Before and after images:
"""

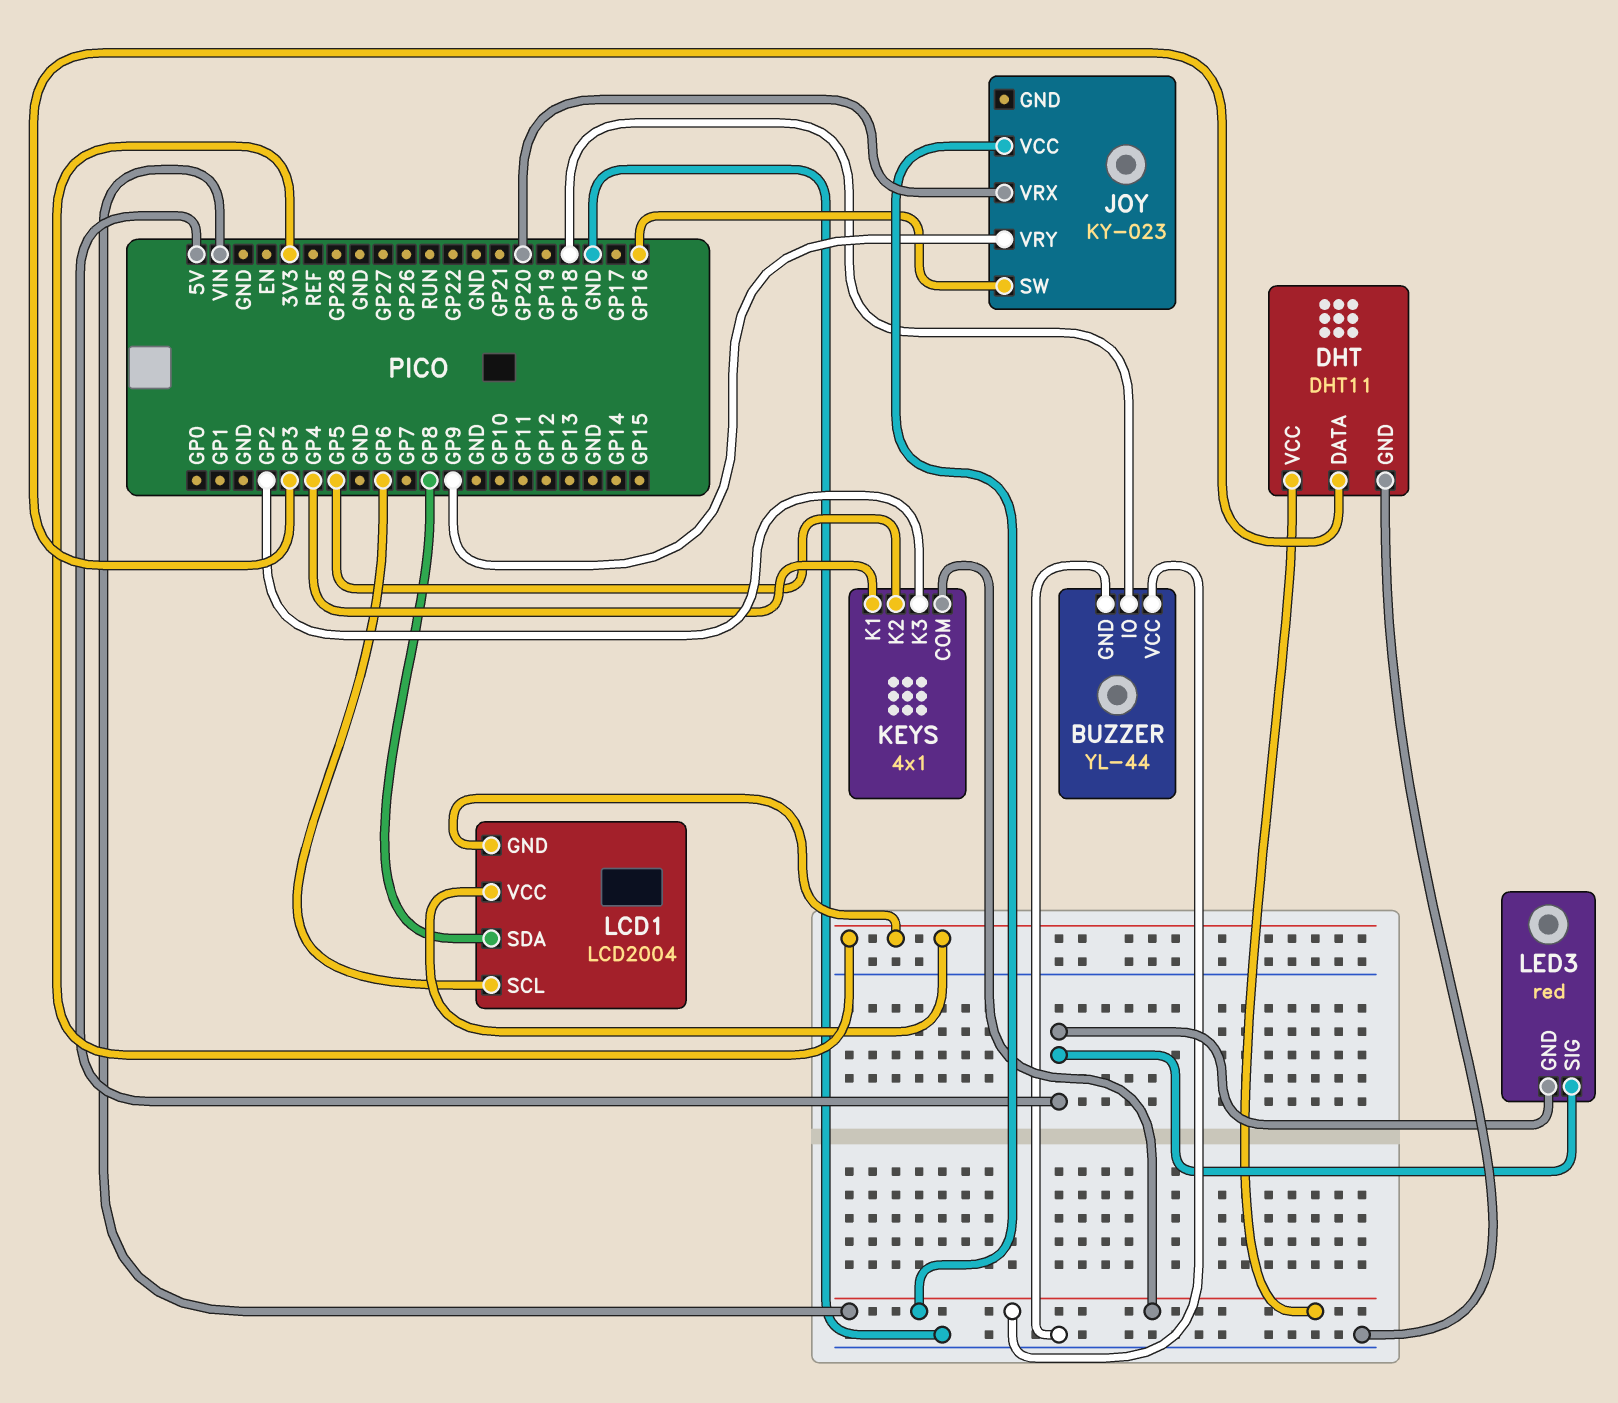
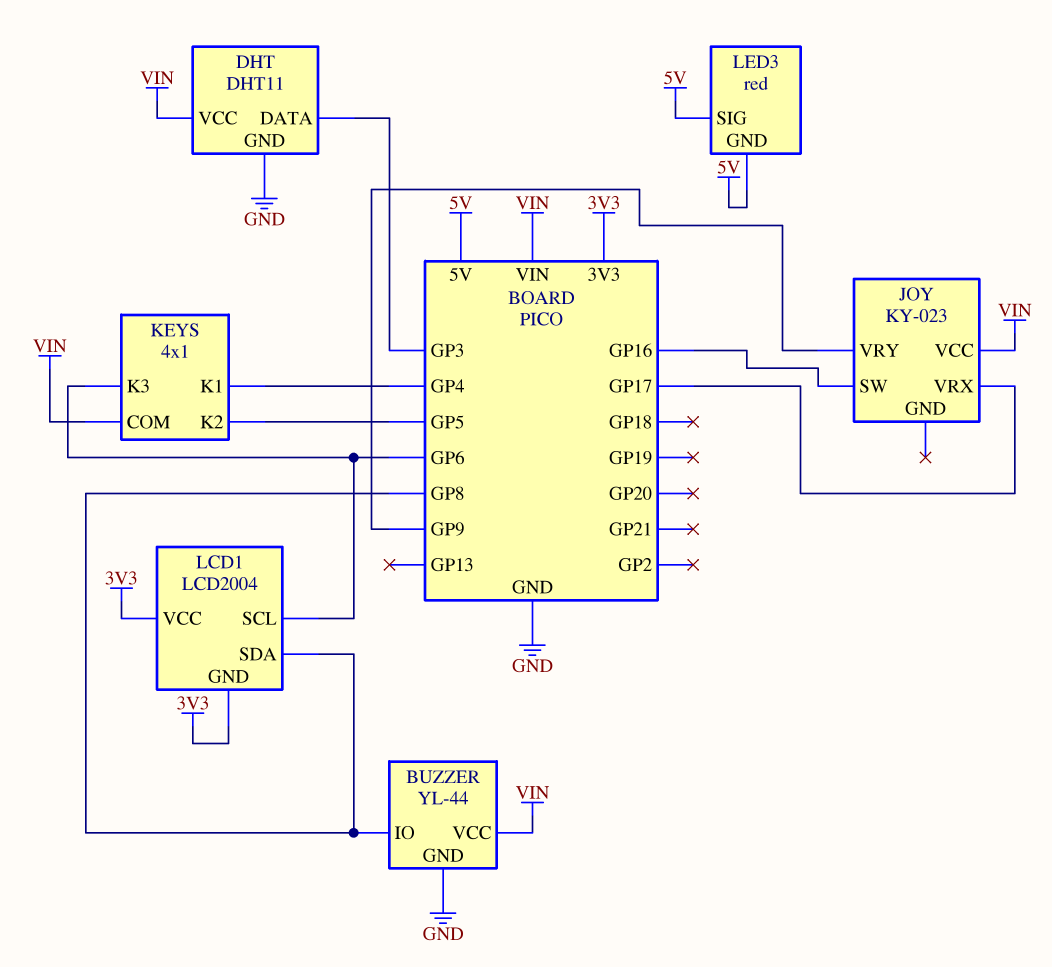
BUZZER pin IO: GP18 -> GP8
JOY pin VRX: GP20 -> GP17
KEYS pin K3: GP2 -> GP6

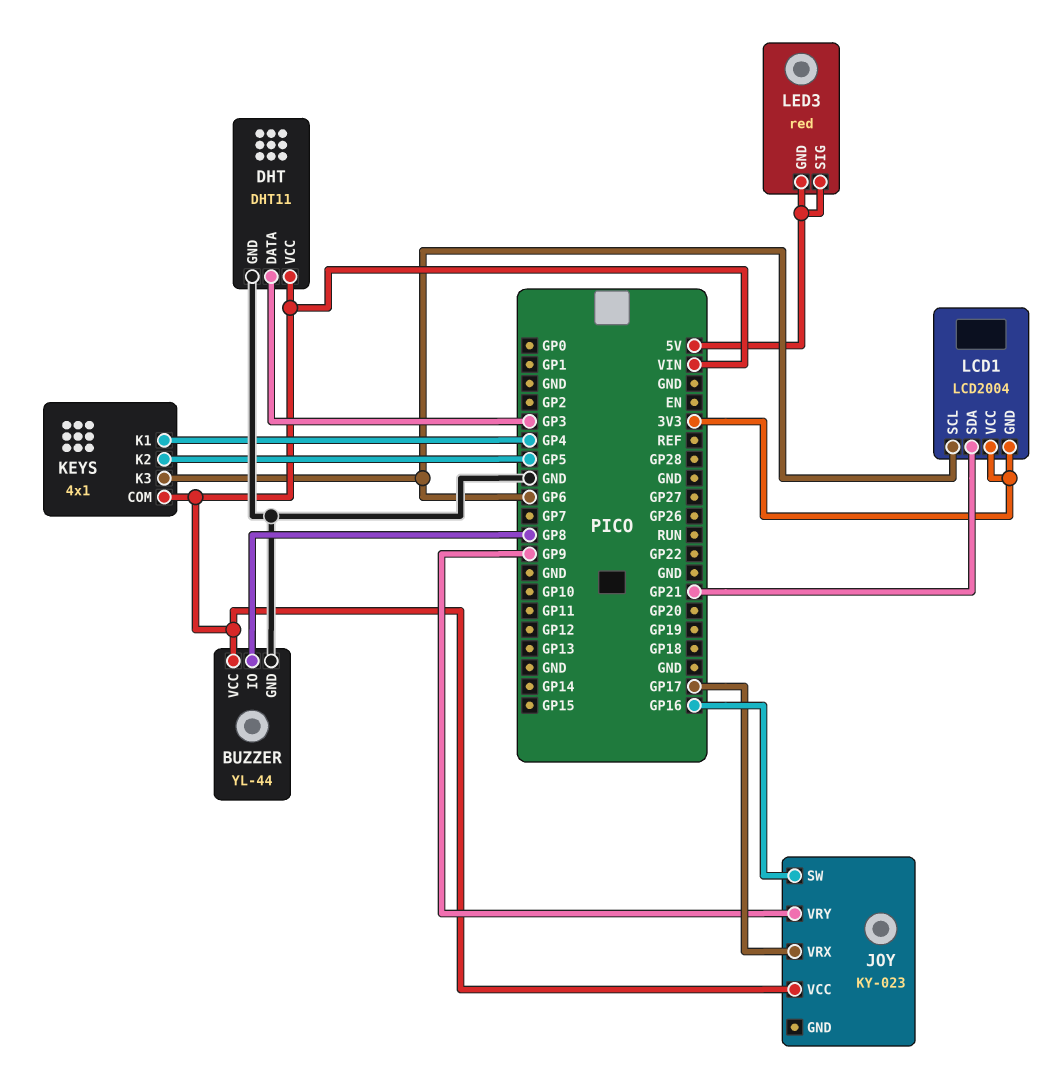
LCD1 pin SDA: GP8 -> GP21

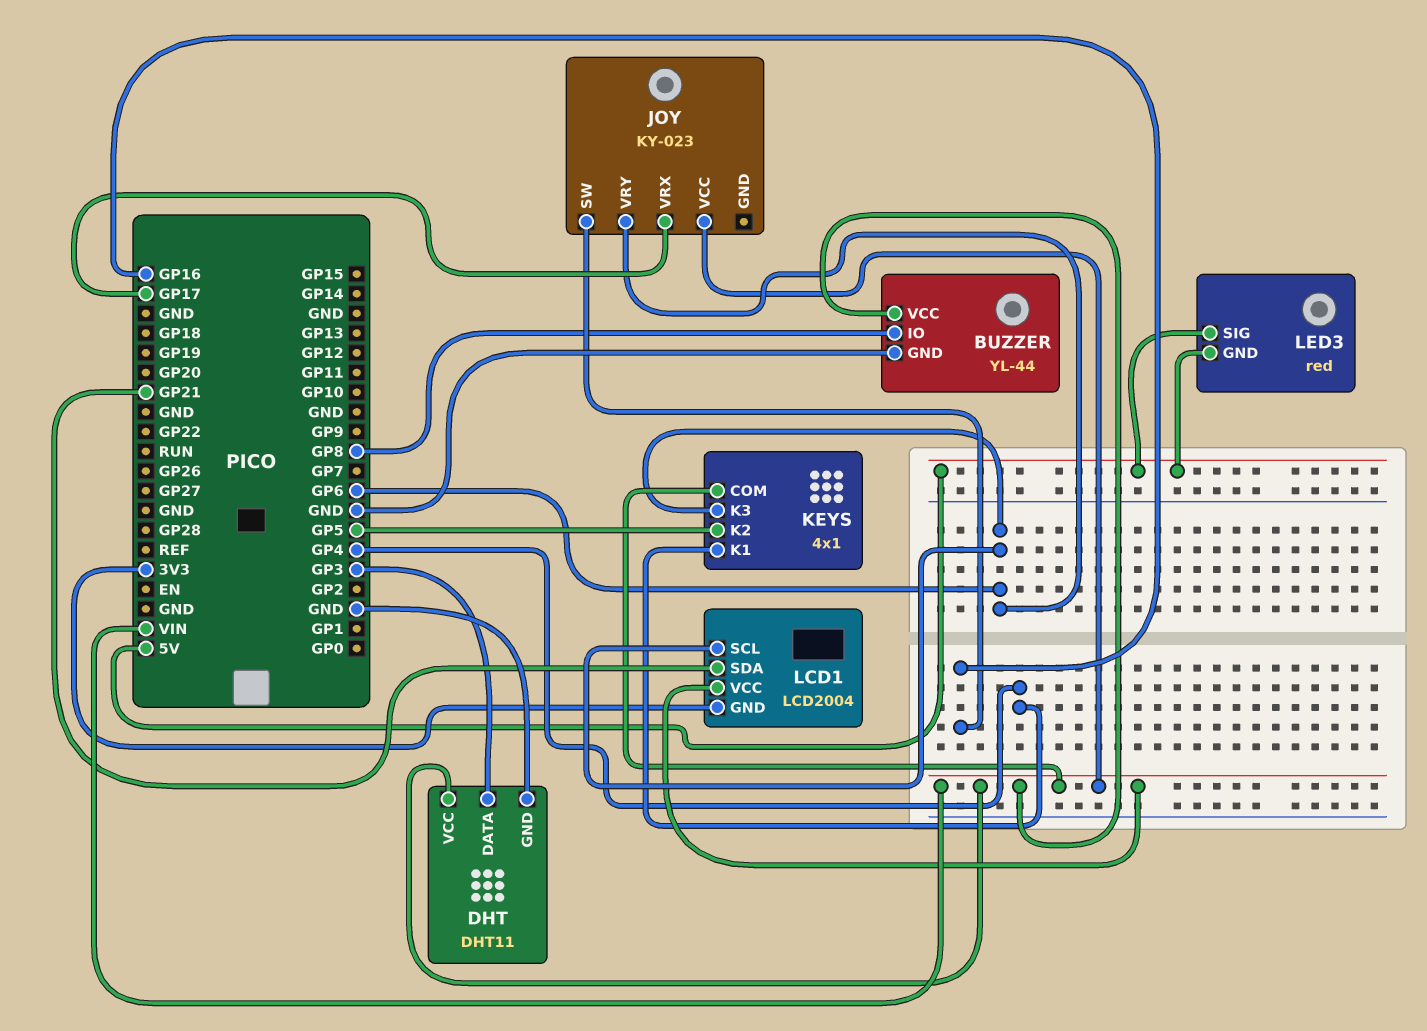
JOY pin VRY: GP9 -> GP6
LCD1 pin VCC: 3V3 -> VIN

"""

WORK REQUIRED:
Each line from the one containing "LCD1 pin SDA: GP8 -> GP21" through the last line of the data should be written out exactly. Skip the pictures, and add no other lines.

ANSWER SECTION:
LCD1 pin SDA: GP8 -> GP21

JOY pin VRY: GP9 -> GP6
LCD1 pin VCC: 3V3 -> VIN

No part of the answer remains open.